### TASK DESCRIPTION
The full set of entries is to be printed exactly, with pictures excluded.

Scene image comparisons
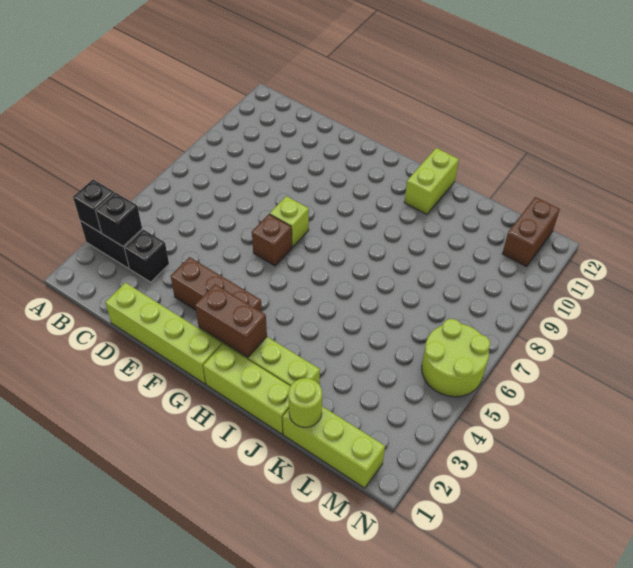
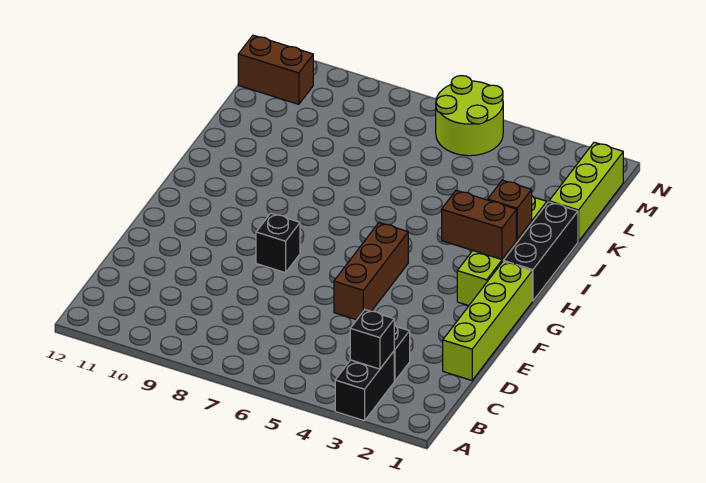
black 1x1 brick [73,180,115,233] -> black 1x1 brick moved to [256,213,300,273]
brown 1x3 brick [171,257,262,312] -> brown 1x3 brick moved to [334,223,408,320]
brown 1x1 brick [252,214,292,266] -> brown 1x1 brick moved to [488,180,532,240]
lime 1x1 brick [270,196,309,247] -> none
brown 1x2 brick [195,284,267,357] -> brown 1x2 brick turned to [442,190,516,260]
lime 1x3 brick [203,344,290,434] -> black 1x3 brick [504,202,578,301]
lime 1x2 brick [404,148,459,214] -> none
lime 1x1 round brick [289,378,322,427] -> none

### RESULT BELOW
black 1x1 brick [73,180,115,233] -> black 1x1 brick moved to [256,213,300,273]
brown 1x3 brick [171,257,262,312] -> brown 1x3 brick moved to [334,223,408,320]
brown 1x1 brick [252,214,292,266] -> brown 1x1 brick moved to [488,180,532,240]
lime 1x1 brick [270,196,309,247] -> none
brown 1x2 brick [195,284,267,357] -> brown 1x2 brick turned to [442,190,516,260]
lime 1x3 brick [203,344,290,434] -> black 1x3 brick [504,202,578,301]
lime 1x2 brick [404,148,459,214] -> none
lime 1x1 round brick [289,378,322,427] -> none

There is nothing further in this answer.